● **Task brief**
The answer should be one number: the count of lines in the listing below with "degrees" in them.

● **Entries supplied**
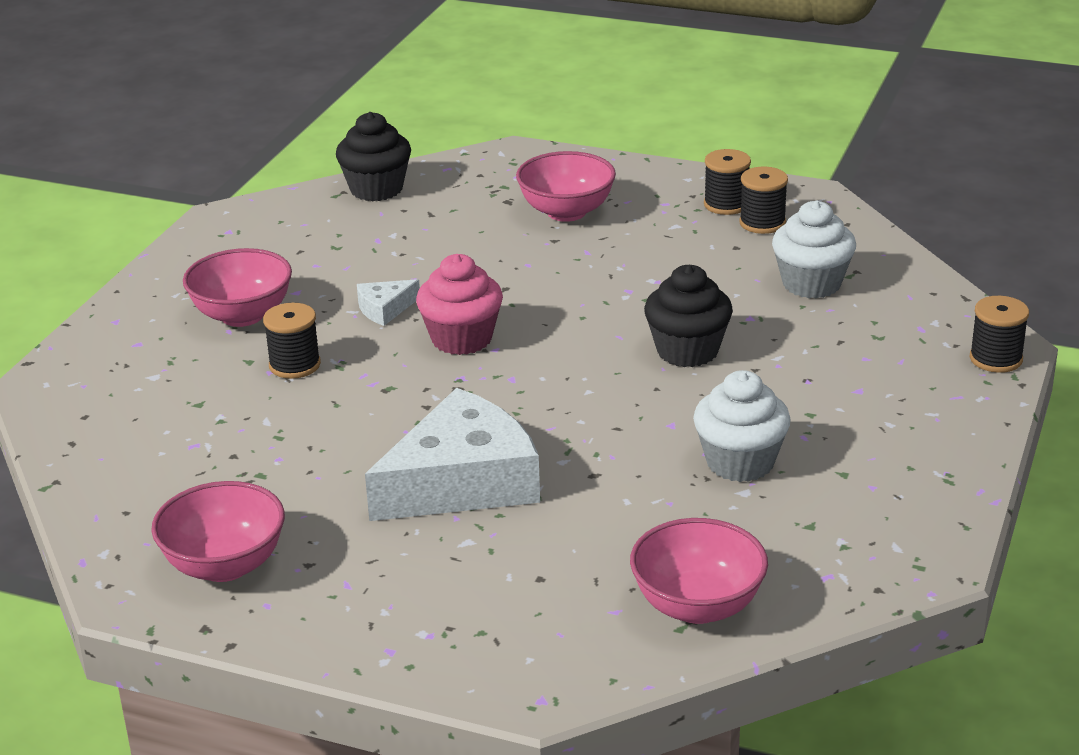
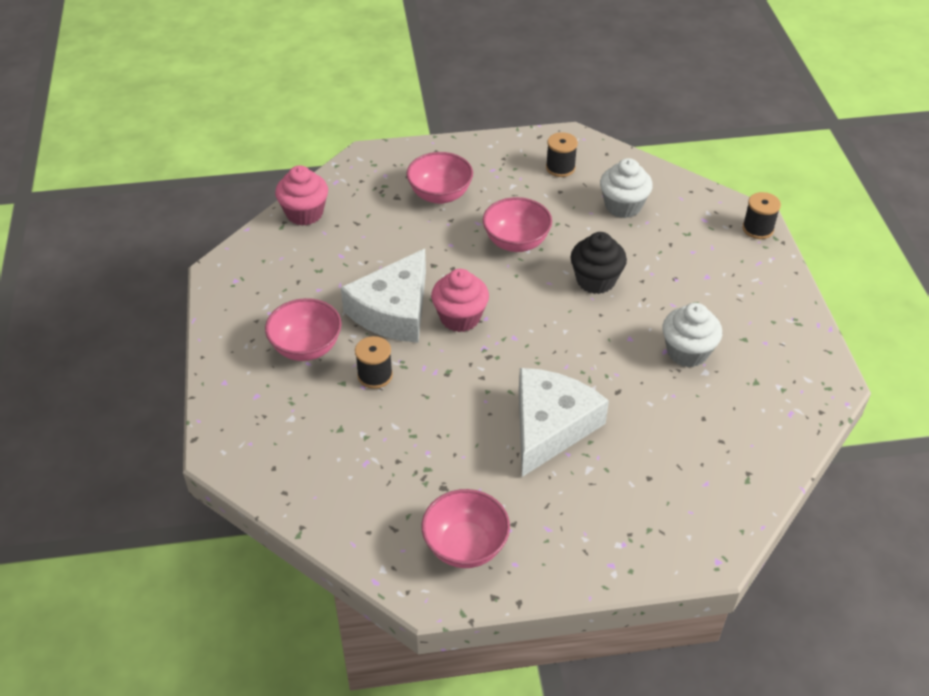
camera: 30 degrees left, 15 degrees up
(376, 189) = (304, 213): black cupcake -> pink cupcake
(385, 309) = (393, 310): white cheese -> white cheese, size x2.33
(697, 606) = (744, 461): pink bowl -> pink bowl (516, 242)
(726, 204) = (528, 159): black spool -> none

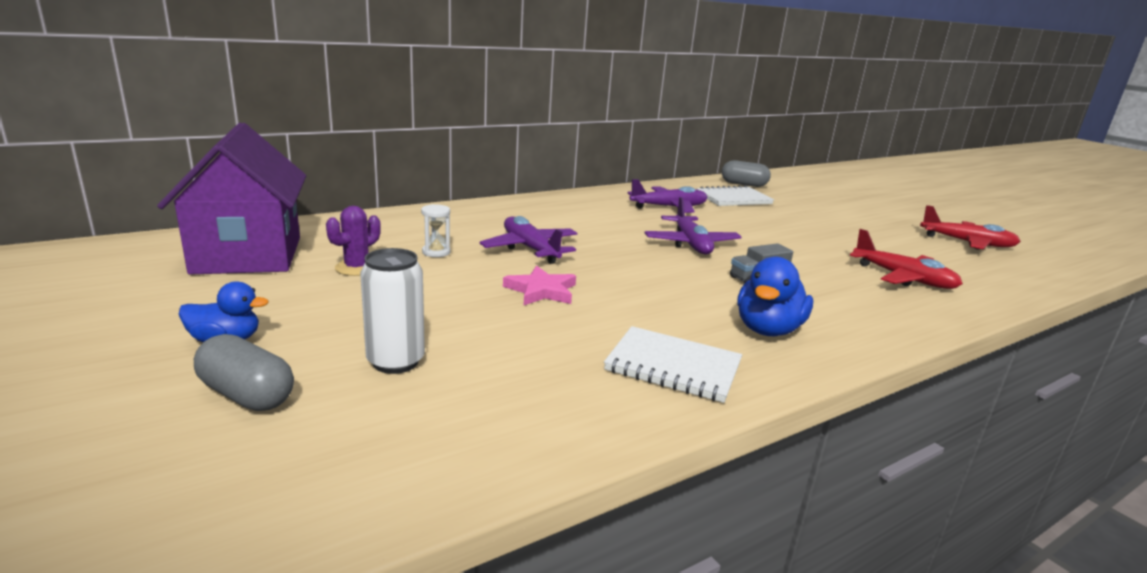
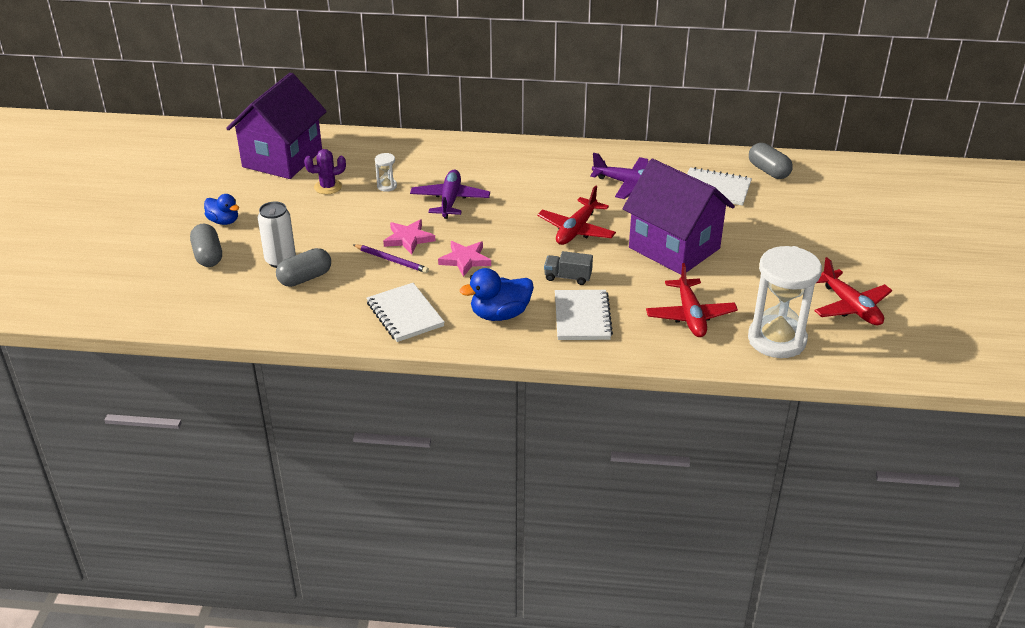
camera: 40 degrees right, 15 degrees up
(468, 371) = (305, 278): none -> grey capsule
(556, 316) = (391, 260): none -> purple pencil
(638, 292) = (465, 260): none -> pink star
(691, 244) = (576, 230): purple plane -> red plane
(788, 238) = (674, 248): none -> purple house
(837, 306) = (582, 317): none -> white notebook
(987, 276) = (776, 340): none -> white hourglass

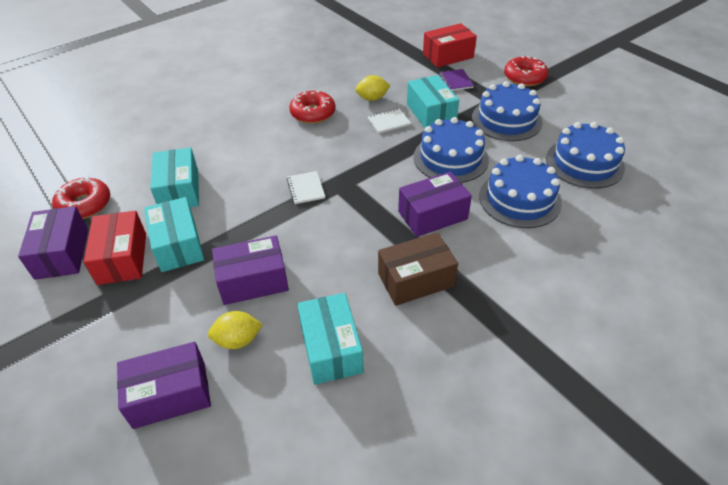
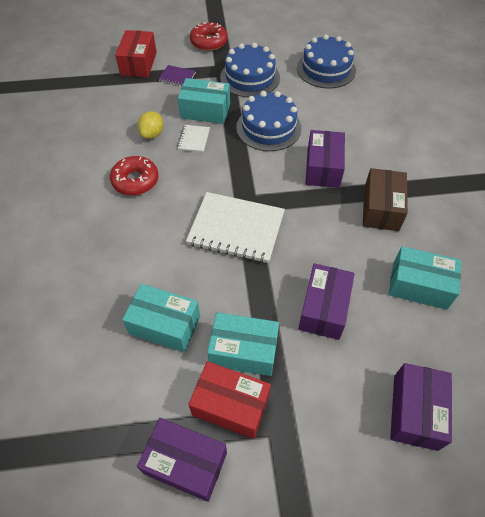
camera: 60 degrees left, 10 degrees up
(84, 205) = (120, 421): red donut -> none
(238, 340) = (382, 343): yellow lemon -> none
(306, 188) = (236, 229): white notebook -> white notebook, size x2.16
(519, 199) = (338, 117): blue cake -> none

● **Exercise output**
3